Data items:
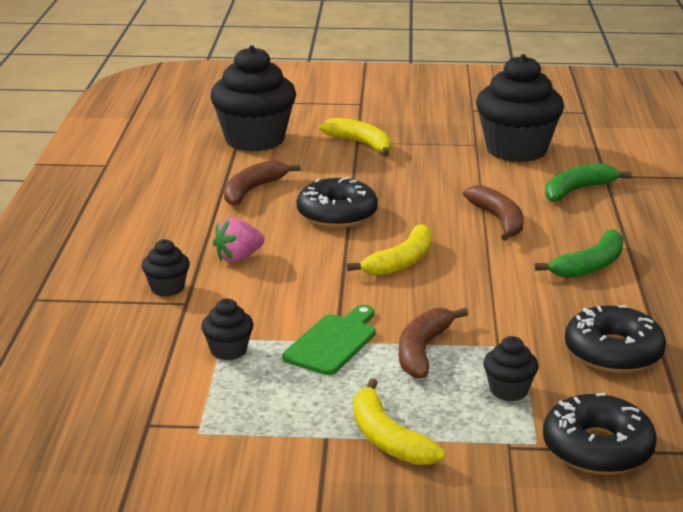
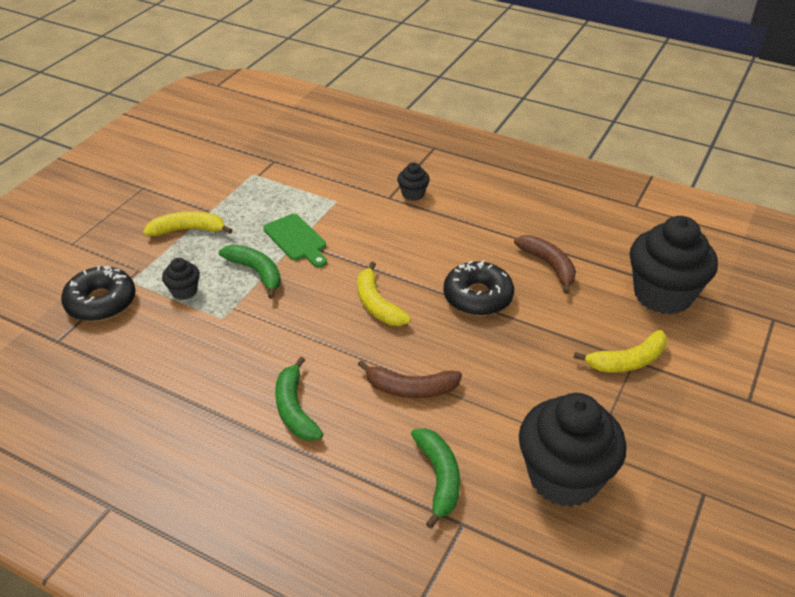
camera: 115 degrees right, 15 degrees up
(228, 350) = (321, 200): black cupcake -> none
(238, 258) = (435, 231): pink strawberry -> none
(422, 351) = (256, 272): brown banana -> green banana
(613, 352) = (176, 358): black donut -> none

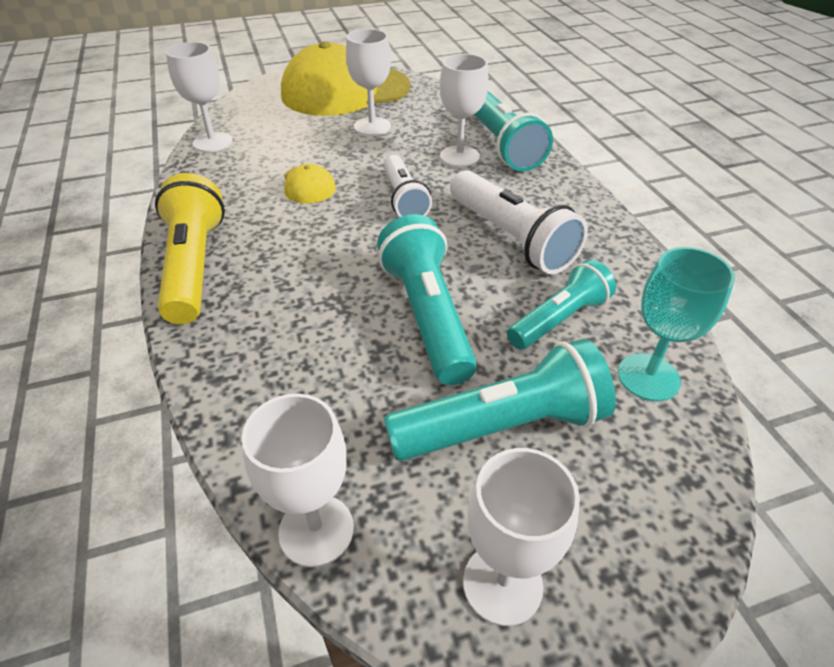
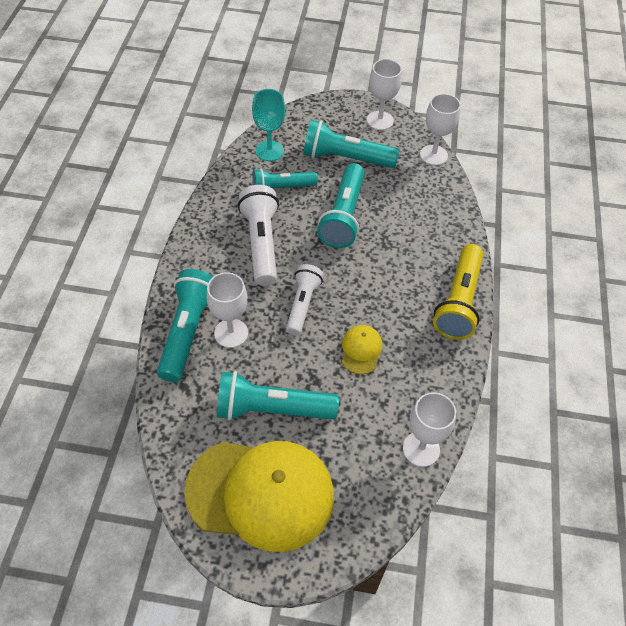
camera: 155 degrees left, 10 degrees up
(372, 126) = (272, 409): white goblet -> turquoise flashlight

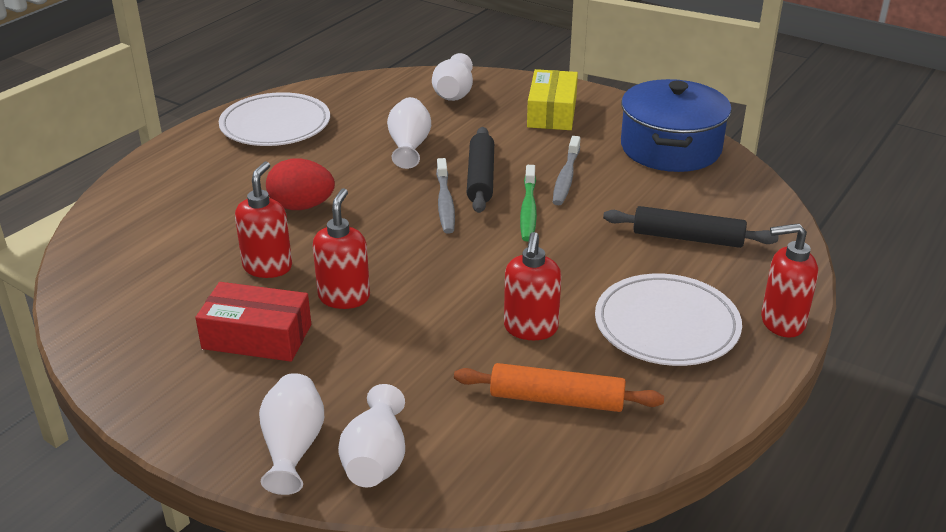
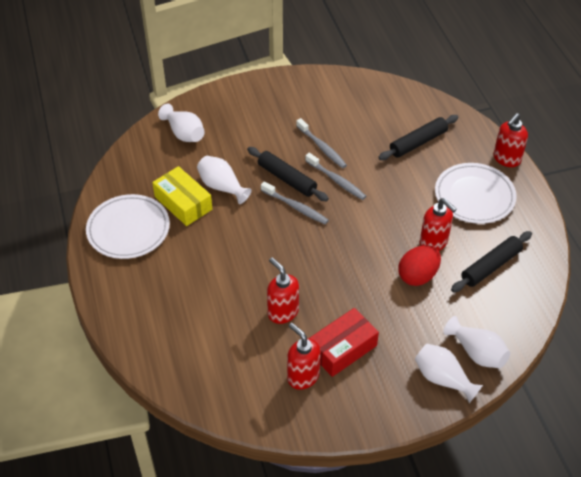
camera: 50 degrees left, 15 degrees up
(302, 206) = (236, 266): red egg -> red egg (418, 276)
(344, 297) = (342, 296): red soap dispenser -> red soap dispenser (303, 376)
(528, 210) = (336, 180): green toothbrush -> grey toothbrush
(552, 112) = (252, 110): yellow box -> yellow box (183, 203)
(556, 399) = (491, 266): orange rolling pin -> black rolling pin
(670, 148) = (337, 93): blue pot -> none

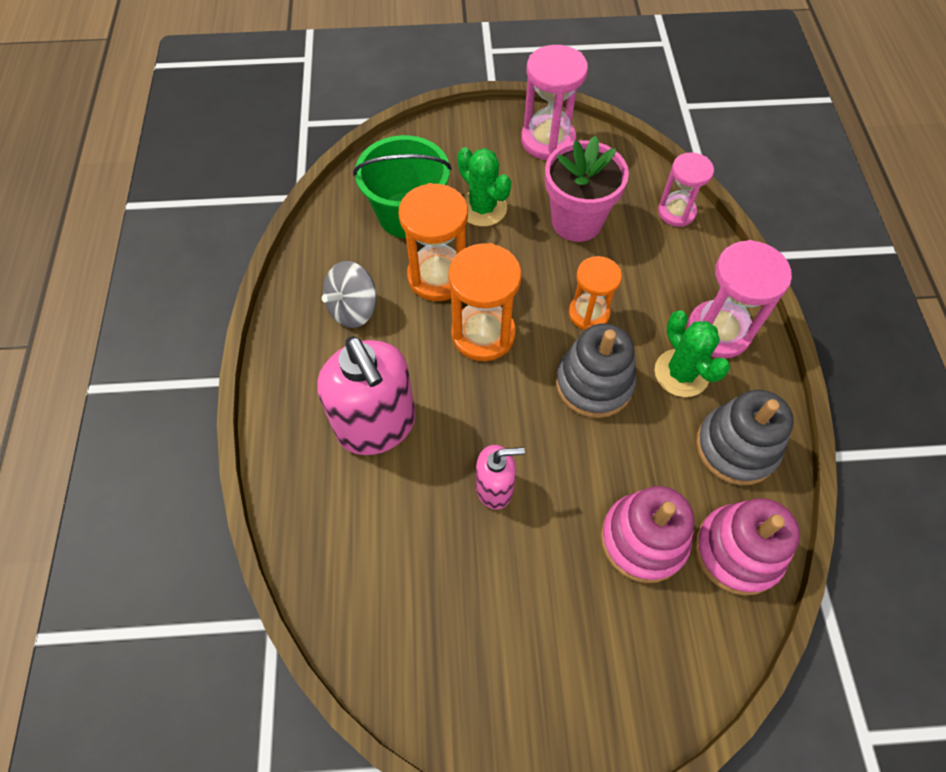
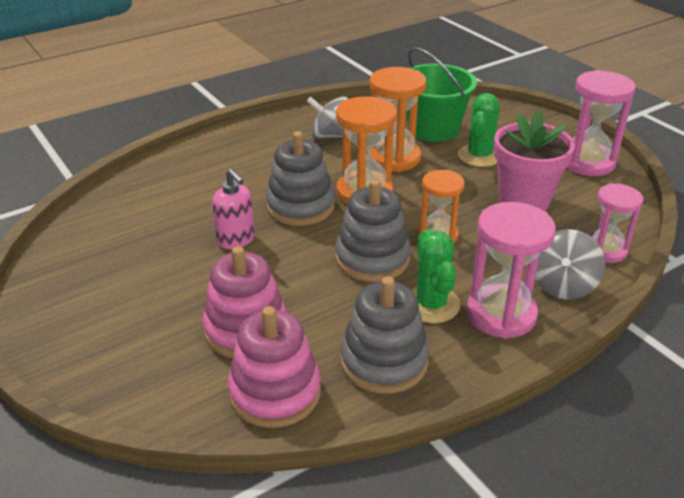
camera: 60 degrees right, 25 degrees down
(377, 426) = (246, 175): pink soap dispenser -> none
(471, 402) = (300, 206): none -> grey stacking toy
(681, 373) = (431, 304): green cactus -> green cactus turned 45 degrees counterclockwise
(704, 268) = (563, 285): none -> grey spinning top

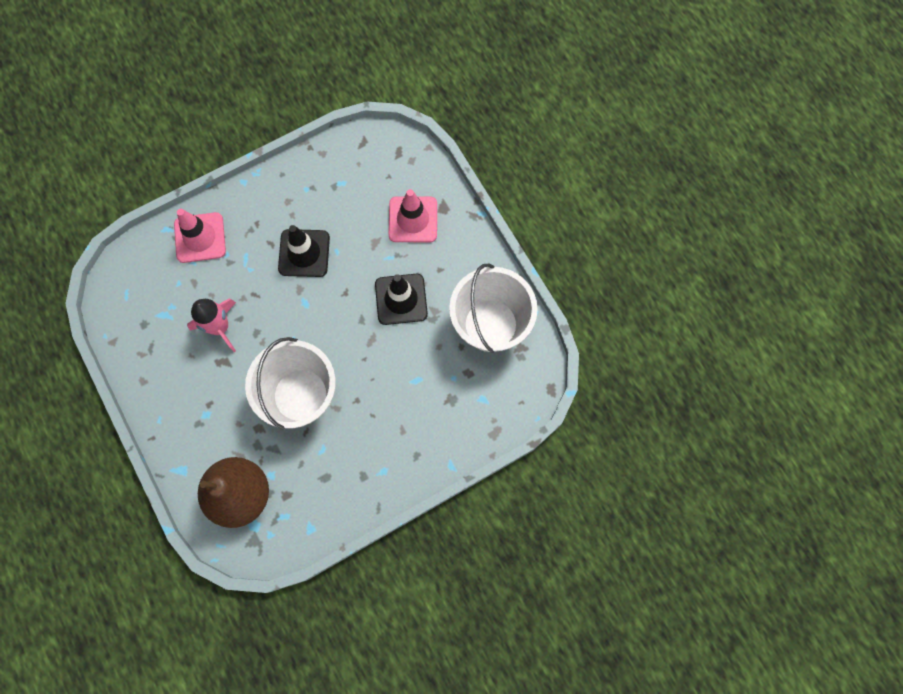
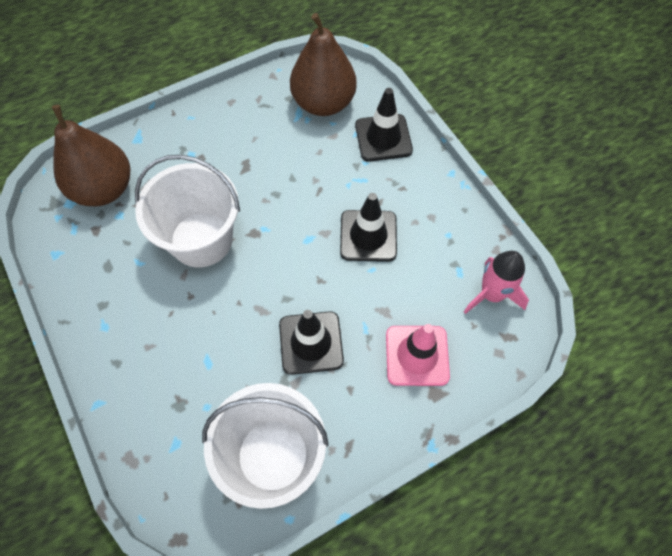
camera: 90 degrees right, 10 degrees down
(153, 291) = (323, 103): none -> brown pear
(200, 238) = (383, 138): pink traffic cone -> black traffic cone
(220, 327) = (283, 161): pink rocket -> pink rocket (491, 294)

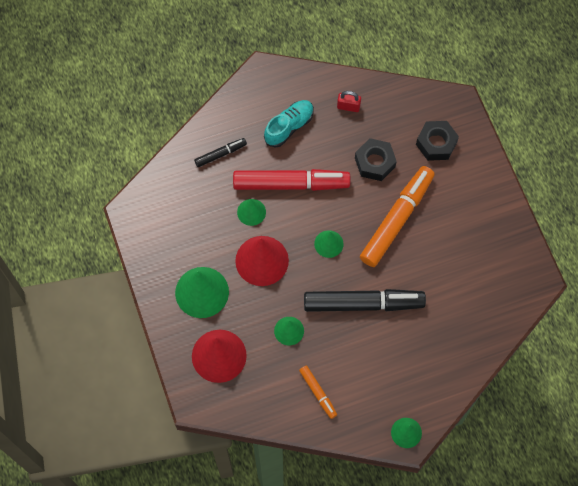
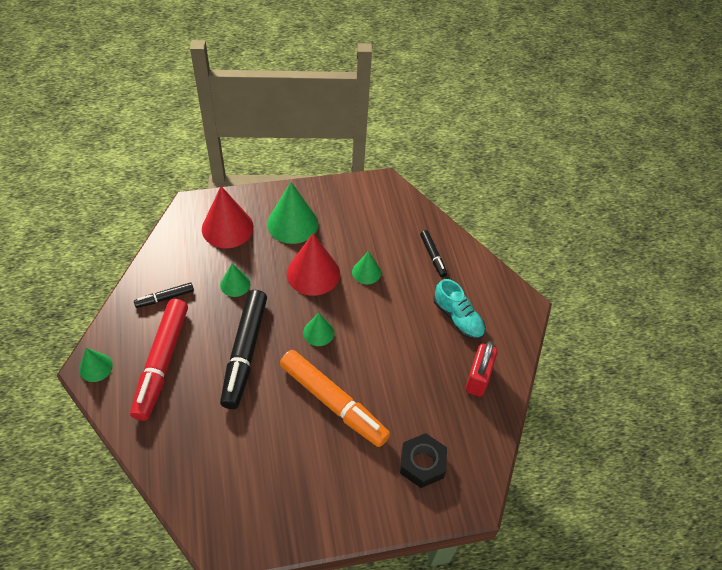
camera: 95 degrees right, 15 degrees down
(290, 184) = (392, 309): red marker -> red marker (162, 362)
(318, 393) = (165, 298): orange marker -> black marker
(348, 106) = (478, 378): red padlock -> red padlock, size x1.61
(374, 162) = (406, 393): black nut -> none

TASK PROMPT -> Your answer should consist of the lines above between those holding "camera: 50 degrees left, 15 degrees up" and "(200, 238) = (383, 138): pink", inclusive, reproduced word for word and without pictures.

EXERCISE SOLUTION ->
camera: 50 degrees left, 15 degrees up
(302, 206) = (236, 266): red egg -> red egg (418, 276)
(344, 297) = (342, 296): red soap dispenser -> red soap dispenser (303, 376)
(528, 210) = (336, 180): green toothbrush -> grey toothbrush
(552, 112) = (252, 110): yellow box -> yellow box (183, 203)
(556, 399) = (491, 266): orange rolling pin -> black rolling pin
(670, 148) = (337, 93): blue pot -> none

camera: 60 degrees right, 25 degrees down
(377, 426) = (246, 175): pink soap dispenser -> none
(471, 402) = (300, 206): none -> grey stacking toy
(681, 373) = (431, 304): green cactus -> green cactus turned 45 degrees counterclockwise
(704, 268) = (563, 285): none -> grey spinning top

camera: 90 degrees right, 10 degrees down
(153, 291) = (323, 103): none -> brown pear
(200, 238) = (383, 138): pink traffic cone -> black traffic cone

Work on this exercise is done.